- _Source material_:
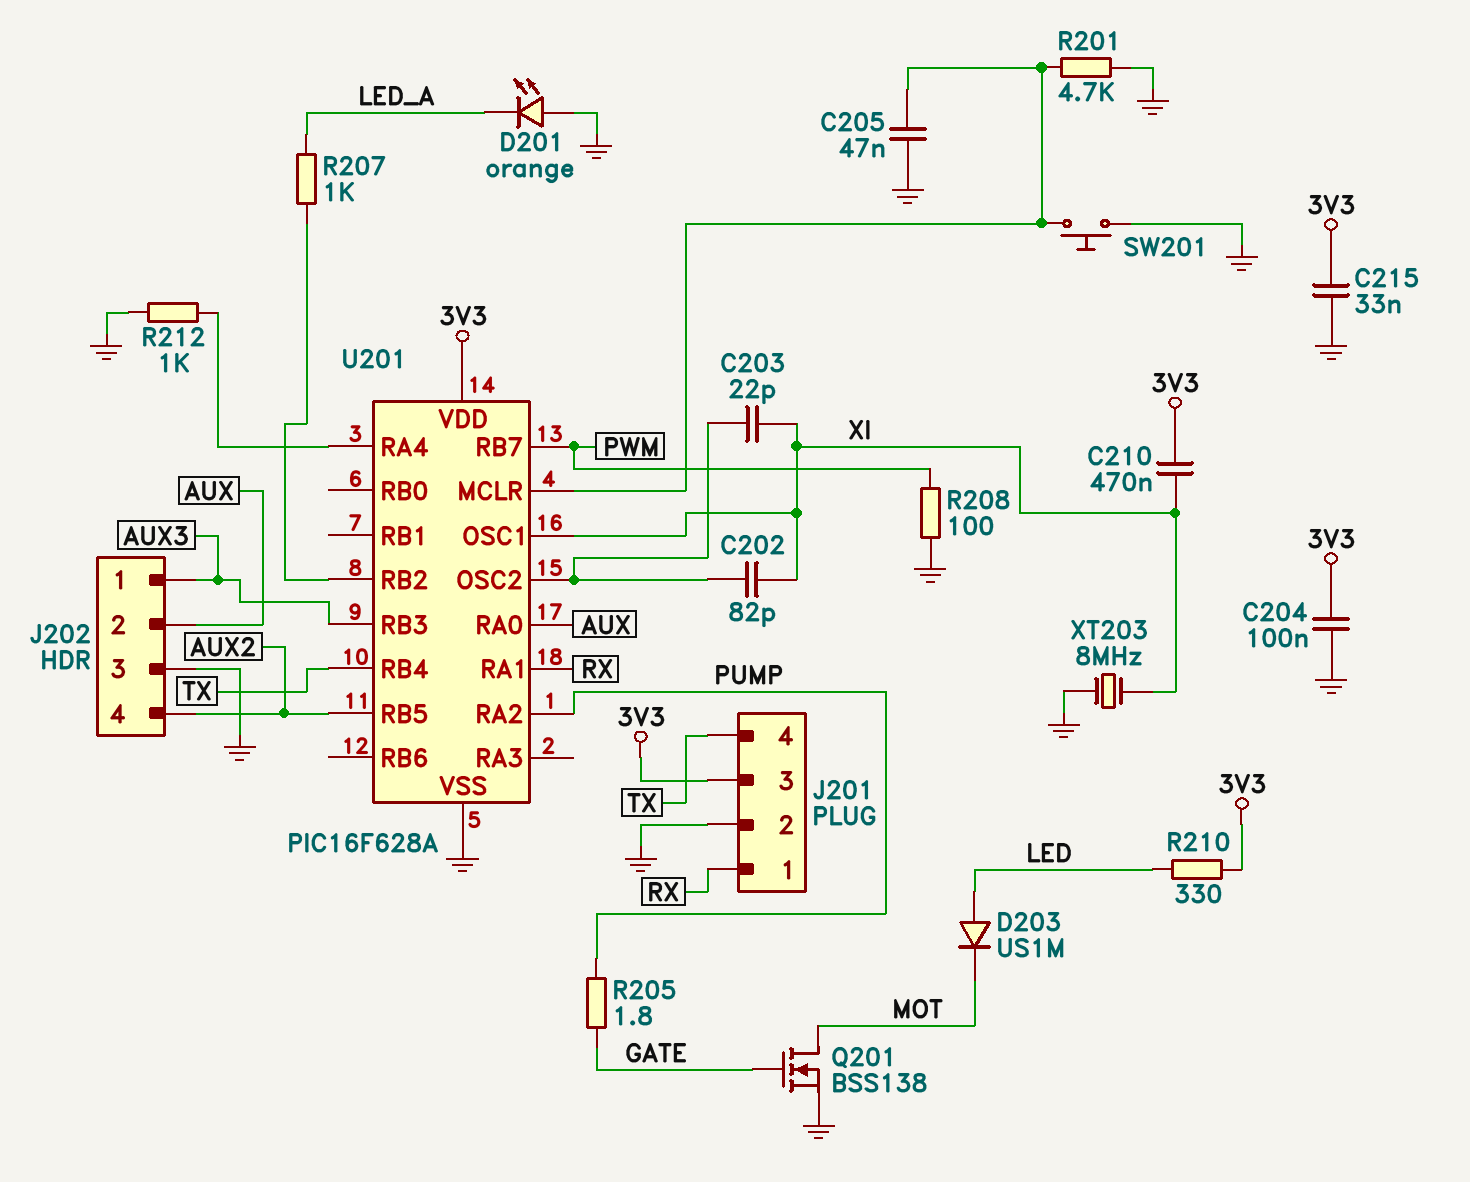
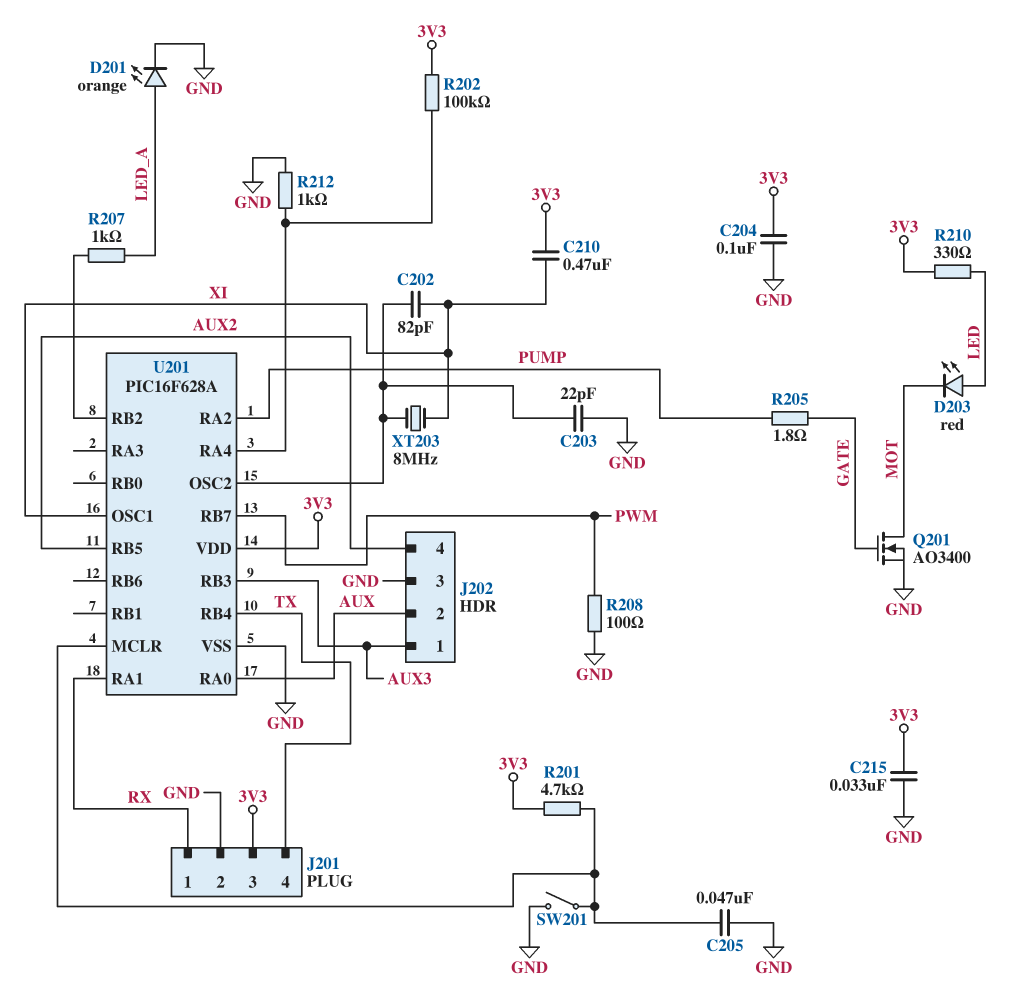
C203: 22pF (U201/OSC2, XI) -> 22pF (GND, U201/OSC2)
D201: LED orange (A GND, K LED_A) -> LED orange (A LED_A, K GND)
D203: diode US1M (A LED, K MOT) -> LED red (A LED, K MOT)
Q201: NMOS BSS138 (G GATE, D MOT, S GND) -> NMOS AO3400 (G GATE, D MOT, S GND)
R201: 4.7k (GND, U201/MCLR) -> 4.7k (3V3, U201/MCLR)
R202: none -> 100k (3V3, U201/RA4)
SW201: button (GND, U201/MCLR) -> switch (GND, U201/MCLR)
XT203: 8MHz (GND, XI) -> 8MHz (U201/OSC2, XI)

- _Instructions to follow_:
The expected answer is a copy of each line above containing "MCLR".

- _Reply_:
R201: 4.7k (GND, U201/MCLR) -> 4.7k (3V3, U201/MCLR)
SW201: button (GND, U201/MCLR) -> switch (GND, U201/MCLR)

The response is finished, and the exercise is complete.